*Outline labeling records*

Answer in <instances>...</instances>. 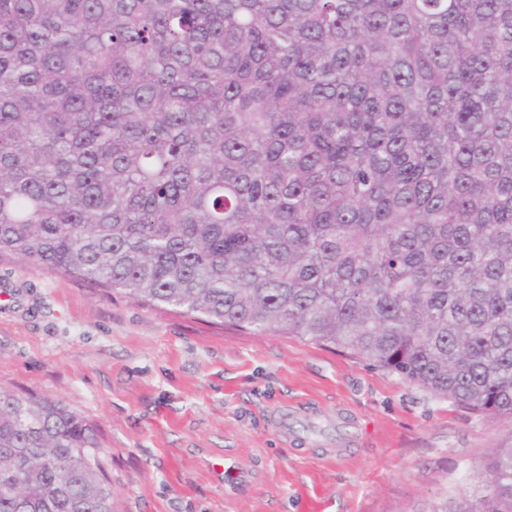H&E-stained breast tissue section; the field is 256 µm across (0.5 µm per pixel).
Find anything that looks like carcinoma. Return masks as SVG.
<instances>
[{
	"label": "carcinoma",
	"instance_id": "cac0c4a2",
	"mask_svg": "<svg viewBox=\"0 0 512 512\" xmlns=\"http://www.w3.org/2000/svg\"><path fill=\"white\" fill-rule=\"evenodd\" d=\"M3 254L512 418V0H0ZM95 448L0 391V512H112Z\"/></svg>",
	"mask_w": 512,
	"mask_h": 512
}]
</instances>
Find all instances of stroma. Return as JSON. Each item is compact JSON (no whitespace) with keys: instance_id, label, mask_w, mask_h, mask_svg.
I'll return each instance as SVG.
<instances>
[{"instance_id":"stroma-1","label":"stroma","mask_w":512,"mask_h":512,"mask_svg":"<svg viewBox=\"0 0 512 512\" xmlns=\"http://www.w3.org/2000/svg\"><path fill=\"white\" fill-rule=\"evenodd\" d=\"M97 429L114 512H429L512 419L347 352L0 257V390Z\"/></svg>"}]
</instances>
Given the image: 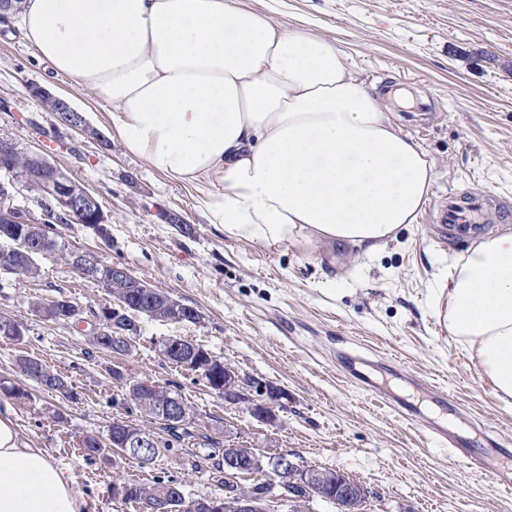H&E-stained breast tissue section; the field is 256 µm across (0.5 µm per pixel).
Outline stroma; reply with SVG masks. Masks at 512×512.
I'll return each mask as SVG.
<instances>
[{
  "label": "stroma",
  "mask_w": 512,
  "mask_h": 512,
  "mask_svg": "<svg viewBox=\"0 0 512 512\" xmlns=\"http://www.w3.org/2000/svg\"><path fill=\"white\" fill-rule=\"evenodd\" d=\"M240 6L332 43L368 84L398 88L389 115L434 161L436 180L417 223L375 253L325 241L272 248L218 232L194 192L126 152L110 107L55 73L20 37L0 31V137L18 151H41L100 202L108 238L82 224L60 226L71 244L128 268L152 287L195 307L199 322L140 319L127 354L89 352L85 335L42 321L32 298L70 297L97 309L109 298L69 265L41 261L22 281L0 270V313L22 322L18 340L0 338V380L28 399L0 401L21 441L45 449L71 482L81 512H135L114 497L127 475H171L186 497L224 493L207 469L192 468L205 434L256 452L290 453L301 466L348 474L372 493L369 512H512V494L464 462L449 461L422 422L403 419L383 396L412 398L427 417L468 435L495 432L512 447V408L481 377L475 360L435 318L430 294L468 244L449 241L434 207L446 193L483 192L512 212V0H238ZM37 84L67 99L105 138V146L59 121L31 97ZM181 336L240 373L287 394L275 424L225 404L197 376L163 358L157 341ZM371 360L379 393L346 375L338 352ZM33 356L69 376L79 396L26 381L17 360ZM179 393L195 408L196 439L146 468L115 453L90 459L78 440L106 435L115 419L147 427L113 368ZM413 372L452 395L446 413L406 382ZM65 421H58L57 413Z\"/></svg>",
  "instance_id": "35a3bbf8"
}]
</instances>
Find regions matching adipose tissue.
<instances>
[{"mask_svg": "<svg viewBox=\"0 0 512 512\" xmlns=\"http://www.w3.org/2000/svg\"><path fill=\"white\" fill-rule=\"evenodd\" d=\"M9 21L226 235L371 252L429 201V153L335 46L235 0H22ZM432 306L512 407V227L454 259ZM0 512H80L62 470L3 415Z\"/></svg>", "mask_w": 512, "mask_h": 512, "instance_id": "ef3b65f1", "label": "adipose tissue"}]
</instances>
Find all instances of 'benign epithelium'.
<instances>
[{
    "label": "benign epithelium",
    "mask_w": 512,
    "mask_h": 512,
    "mask_svg": "<svg viewBox=\"0 0 512 512\" xmlns=\"http://www.w3.org/2000/svg\"><path fill=\"white\" fill-rule=\"evenodd\" d=\"M30 94L37 100L54 102L56 112L70 113L74 119L67 126L81 131L99 145H104L98 134L91 130L85 117L75 110L62 97L56 96L46 88L33 84ZM14 145L0 151V173L5 172L16 177L14 165ZM26 168L24 181L39 182L43 196L51 200L54 206L67 217L79 219L87 225L103 227L106 223L104 212L98 199L86 188L60 172L59 168L44 154L29 152L25 154ZM1 224H20L14 229L12 246L0 250V266L12 264L19 249H25L26 258L34 262L51 252L50 241L43 237V226L34 222L18 219L9 211L0 209ZM71 267L84 279L93 278L98 254L79 248L70 249ZM125 305L120 301L112 302L93 316L91 335L98 338L101 345H106L118 338L117 321L122 317ZM159 353L167 360L181 357L180 364L193 370L205 381L213 377L211 365L204 363V357L198 353L195 344H186L180 339L166 336L158 341ZM224 402L237 406L247 403L251 415L259 422L272 425L277 420L276 409L282 407L284 392L259 378L242 374L225 364ZM146 400L158 410L160 425L174 426L182 422L183 404L180 398L155 389H150ZM116 433L112 434V447L124 456L136 461H143L156 446L154 433L146 431L126 420L113 421ZM262 470L272 475L261 484L224 491V512H268L269 507L288 506L312 499L330 503L338 512H366L370 492L358 481L341 475L336 478L334 472L320 467H303L295 462L286 452H273L268 456L258 455L248 448L224 447V479L231 482L235 477L248 471Z\"/></svg>",
    "instance_id": "1"
}]
</instances>
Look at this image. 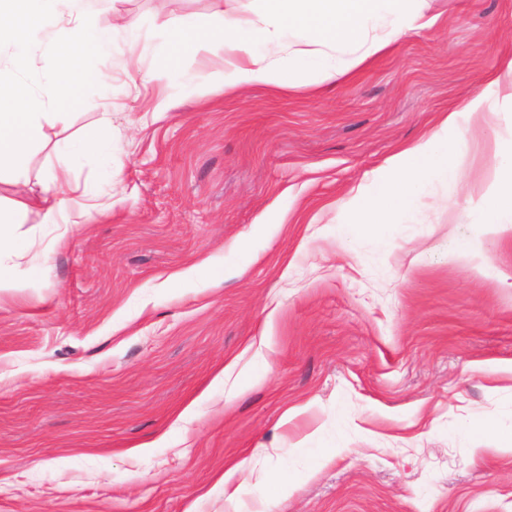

*Brief*
Omit the pictures, and please restate word for word the lines running from the line with "Find all instances of 'benign epithelium'." to the end of the entries.

*Output of the task*
Find all instances of 'benign epithelium'.
<instances>
[{
    "label": "benign epithelium",
    "mask_w": 512,
    "mask_h": 512,
    "mask_svg": "<svg viewBox=\"0 0 512 512\" xmlns=\"http://www.w3.org/2000/svg\"><path fill=\"white\" fill-rule=\"evenodd\" d=\"M30 94L37 100L54 102L56 112L70 113L74 119L67 126L81 131L99 145H104L98 134L91 130L85 117L75 110L62 97L56 96L46 88L33 84ZM14 145L0 151V173L5 172L16 177L14 165ZM26 168L24 181L39 182L43 196L51 200L54 206L67 217L79 219L87 225L103 227L106 223L104 212L98 199L86 188L60 172L59 168L44 154L29 152L25 154ZM1 224H20L14 229L12 246L0 250V266L12 264L19 249H25L26 258L34 262L51 252L50 241L43 237V226L34 222L18 219L9 211L0 209ZM71 267L84 279L93 278L98 254L79 248L70 249ZM125 305L120 301L112 302L93 316L91 335L98 338L101 345H106L118 338L117 321L122 317ZM159 353L167 360L181 357L180 364L193 370L205 381L213 377L211 365L204 363V357L198 353L195 344H186L180 339L166 336L158 341ZM224 402L237 406L247 403L251 415L259 422L272 425L277 420L276 409L282 407L284 392L259 378L242 374L225 364ZM146 400L158 410L160 425L174 426L182 422L183 404L180 398L155 389H150ZM116 433L112 434V447L124 456L136 461H143L156 446L154 433L146 431L126 420L113 421ZM262 470L272 475L261 484L224 491V512H268L269 507L288 506L312 499L330 503L338 512H366L370 492L358 481L341 475L336 478L334 472L320 467H303L295 462L286 452H273L268 456L258 455L248 448L224 447V479L231 482L235 477L248 471Z\"/></svg>",
    "instance_id": "1"
}]
</instances>
Look at this image. 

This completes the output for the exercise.